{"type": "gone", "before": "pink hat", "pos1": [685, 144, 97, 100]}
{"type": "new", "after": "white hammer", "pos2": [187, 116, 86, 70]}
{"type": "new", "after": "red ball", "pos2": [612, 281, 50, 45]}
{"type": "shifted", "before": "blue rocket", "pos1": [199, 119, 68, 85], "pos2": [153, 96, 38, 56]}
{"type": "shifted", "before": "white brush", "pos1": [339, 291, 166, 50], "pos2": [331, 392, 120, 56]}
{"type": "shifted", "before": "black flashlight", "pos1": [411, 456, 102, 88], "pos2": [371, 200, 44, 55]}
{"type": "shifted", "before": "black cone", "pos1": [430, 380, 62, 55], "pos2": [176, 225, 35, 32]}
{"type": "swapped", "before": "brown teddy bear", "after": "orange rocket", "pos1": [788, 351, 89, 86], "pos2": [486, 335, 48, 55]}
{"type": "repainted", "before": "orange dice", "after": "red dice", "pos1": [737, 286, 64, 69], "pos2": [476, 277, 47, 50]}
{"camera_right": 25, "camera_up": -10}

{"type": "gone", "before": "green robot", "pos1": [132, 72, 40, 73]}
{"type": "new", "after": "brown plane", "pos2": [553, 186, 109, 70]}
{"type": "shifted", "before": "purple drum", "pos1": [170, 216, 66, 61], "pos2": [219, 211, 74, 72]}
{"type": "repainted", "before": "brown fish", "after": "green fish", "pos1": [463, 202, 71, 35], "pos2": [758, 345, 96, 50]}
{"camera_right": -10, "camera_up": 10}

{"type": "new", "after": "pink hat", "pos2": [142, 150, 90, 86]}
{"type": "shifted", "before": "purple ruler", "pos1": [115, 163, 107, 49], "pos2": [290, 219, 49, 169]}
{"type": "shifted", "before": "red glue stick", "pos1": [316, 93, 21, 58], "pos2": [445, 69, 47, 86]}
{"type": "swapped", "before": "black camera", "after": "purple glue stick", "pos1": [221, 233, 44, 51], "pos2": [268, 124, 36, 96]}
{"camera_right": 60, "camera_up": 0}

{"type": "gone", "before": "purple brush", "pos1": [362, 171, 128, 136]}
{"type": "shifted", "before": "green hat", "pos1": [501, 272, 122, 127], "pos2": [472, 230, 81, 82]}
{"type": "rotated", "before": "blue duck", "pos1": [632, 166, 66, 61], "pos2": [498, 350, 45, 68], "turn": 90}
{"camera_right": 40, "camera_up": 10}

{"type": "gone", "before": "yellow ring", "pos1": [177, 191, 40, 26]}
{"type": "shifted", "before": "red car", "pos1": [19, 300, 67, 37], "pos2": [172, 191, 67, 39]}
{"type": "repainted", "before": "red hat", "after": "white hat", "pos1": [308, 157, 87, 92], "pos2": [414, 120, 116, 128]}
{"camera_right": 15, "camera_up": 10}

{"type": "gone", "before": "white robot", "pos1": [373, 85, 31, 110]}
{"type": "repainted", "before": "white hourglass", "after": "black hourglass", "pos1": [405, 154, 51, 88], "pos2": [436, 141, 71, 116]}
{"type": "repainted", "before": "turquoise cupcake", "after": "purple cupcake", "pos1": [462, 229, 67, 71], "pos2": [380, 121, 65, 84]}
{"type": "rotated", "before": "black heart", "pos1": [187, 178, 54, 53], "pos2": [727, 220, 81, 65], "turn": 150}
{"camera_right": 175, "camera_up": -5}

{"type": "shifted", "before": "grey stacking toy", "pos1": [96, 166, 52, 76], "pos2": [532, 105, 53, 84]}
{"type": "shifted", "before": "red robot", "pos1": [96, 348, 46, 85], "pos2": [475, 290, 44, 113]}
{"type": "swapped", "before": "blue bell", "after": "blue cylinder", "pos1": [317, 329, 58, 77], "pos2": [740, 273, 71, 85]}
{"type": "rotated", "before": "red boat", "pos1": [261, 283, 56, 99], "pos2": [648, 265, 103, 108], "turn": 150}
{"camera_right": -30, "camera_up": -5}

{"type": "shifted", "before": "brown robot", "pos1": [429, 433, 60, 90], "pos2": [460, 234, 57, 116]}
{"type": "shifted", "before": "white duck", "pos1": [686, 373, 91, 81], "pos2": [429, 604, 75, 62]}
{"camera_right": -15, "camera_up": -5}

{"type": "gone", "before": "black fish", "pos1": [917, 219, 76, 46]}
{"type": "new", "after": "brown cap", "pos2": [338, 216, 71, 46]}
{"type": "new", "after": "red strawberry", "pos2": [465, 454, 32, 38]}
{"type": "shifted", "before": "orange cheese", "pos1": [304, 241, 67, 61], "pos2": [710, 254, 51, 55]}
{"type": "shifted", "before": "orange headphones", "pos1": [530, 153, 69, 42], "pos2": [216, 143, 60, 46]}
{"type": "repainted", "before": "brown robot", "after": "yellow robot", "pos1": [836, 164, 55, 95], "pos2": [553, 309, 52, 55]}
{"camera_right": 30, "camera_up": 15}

## Assignment
Please transcribe all of the records, keeping every line exactly as it is.

## Worked solution
{"type": "gone", "before": "pink hat", "pos1": [685, 144, 97, 100]}
{"type": "new", "after": "white hammer", "pos2": [187, 116, 86, 70]}
{"type": "new", "after": "red ball", "pos2": [612, 281, 50, 45]}
{"type": "shifted", "before": "blue rocket", "pos1": [199, 119, 68, 85], "pos2": [153, 96, 38, 56]}
{"type": "shifted", "before": "white brush", "pos1": [339, 291, 166, 50], "pos2": [331, 392, 120, 56]}
{"type": "shifted", "before": "black flashlight", "pos1": [411, 456, 102, 88], "pos2": [371, 200, 44, 55]}
{"type": "shifted", "before": "black cone", "pos1": [430, 380, 62, 55], "pos2": [176, 225, 35, 32]}
{"type": "swapped", "before": "brown teddy bear", "after": "orange rocket", "pos1": [788, 351, 89, 86], "pos2": [486, 335, 48, 55]}
{"type": "repainted", "before": "orange dice", "after": "red dice", "pos1": [737, 286, 64, 69], "pos2": [476, 277, 47, 50]}
{"camera_right": 25, "camera_up": -10}

{"type": "gone", "before": "green robot", "pos1": [132, 72, 40, 73]}
{"type": "new", "after": "brown plane", "pos2": [553, 186, 109, 70]}
{"type": "shifted", "before": "purple drum", "pos1": [170, 216, 66, 61], "pos2": [219, 211, 74, 72]}
{"type": "repainted", "before": "brown fish", "after": "green fish", "pos1": [463, 202, 71, 35], "pos2": [758, 345, 96, 50]}
{"camera_right": -10, "camera_up": 10}

{"type": "new", "after": "pink hat", "pos2": [142, 150, 90, 86]}
{"type": "shifted", "before": "purple ruler", "pos1": [115, 163, 107, 49], "pos2": [290, 219, 49, 169]}
{"type": "shifted", "before": "red glue stick", "pos1": [316, 93, 21, 58], "pos2": [445, 69, 47, 86]}
{"type": "swapped", "before": "black camera", "after": "purple glue stick", "pos1": [221, 233, 44, 51], "pos2": [268, 124, 36, 96]}
{"camera_right": 60, "camera_up": 0}

{"type": "gone", "before": "purple brush", "pos1": [362, 171, 128, 136]}
{"type": "shifted", "before": "green hat", "pos1": [501, 272, 122, 127], "pos2": [472, 230, 81, 82]}
{"type": "rotated", "before": "blue duck", "pos1": [632, 166, 66, 61], "pos2": [498, 350, 45, 68], "turn": 90}
{"camera_right": 40, "camera_up": 10}

{"type": "gone", "before": "yellow ring", "pos1": [177, 191, 40, 26]}
{"type": "shifted", "before": "red car", "pos1": [19, 300, 67, 37], "pos2": [172, 191, 67, 39]}
{"type": "repainted", "before": "red hat", "after": "white hat", "pos1": [308, 157, 87, 92], "pos2": [414, 120, 116, 128]}
{"camera_right": 15, "camera_up": 10}

{"type": "gone", "before": "white robot", "pos1": [373, 85, 31, 110]}
{"type": "repainted", "before": "white hourglass", "after": "black hourglass", "pos1": [405, 154, 51, 88], "pos2": [436, 141, 71, 116]}
{"type": "repainted", "before": "turquoise cupcake", "after": "purple cupcake", "pos1": [462, 229, 67, 71], "pos2": [380, 121, 65, 84]}
{"type": "rotated", "before": "black heart", "pos1": [187, 178, 54, 53], "pos2": [727, 220, 81, 65], "turn": 150}
{"camera_right": 175, "camera_up": -5}

{"type": "shifted", "before": "grey stacking toy", "pos1": [96, 166, 52, 76], "pos2": [532, 105, 53, 84]}
{"type": "shifted", "before": "red robot", "pos1": [96, 348, 46, 85], "pos2": [475, 290, 44, 113]}
{"type": "swapped", "before": "blue bell", "after": "blue cylinder", "pos1": [317, 329, 58, 77], "pos2": [740, 273, 71, 85]}
{"type": "rotated", "before": "red boat", "pos1": [261, 283, 56, 99], "pos2": [648, 265, 103, 108], "turn": 150}
{"camera_right": -30, "camera_up": -5}

{"type": "shifted", "before": "brown robot", "pos1": [429, 433, 60, 90], "pos2": [460, 234, 57, 116]}
{"type": "shifted", "before": "white duck", "pos1": [686, 373, 91, 81], "pos2": [429, 604, 75, 62]}
{"camera_right": -15, "camera_up": -5}

{"type": "gone", "before": "black fish", "pos1": [917, 219, 76, 46]}
{"type": "new", "after": "brown cap", "pos2": [338, 216, 71, 46]}
{"type": "new", "after": "red strawberry", "pos2": [465, 454, 32, 38]}
{"type": "shifted", "before": "orange cheese", "pos1": [304, 241, 67, 61], "pos2": [710, 254, 51, 55]}
{"type": "shifted", "before": "orange headphones", "pos1": [530, 153, 69, 42], "pos2": [216, 143, 60, 46]}
{"type": "repainted", "before": "brown robot", "after": "yellow robot", "pos1": [836, 164, 55, 95], "pos2": [553, 309, 52, 55]}
{"camera_right": 30, "camera_up": 15}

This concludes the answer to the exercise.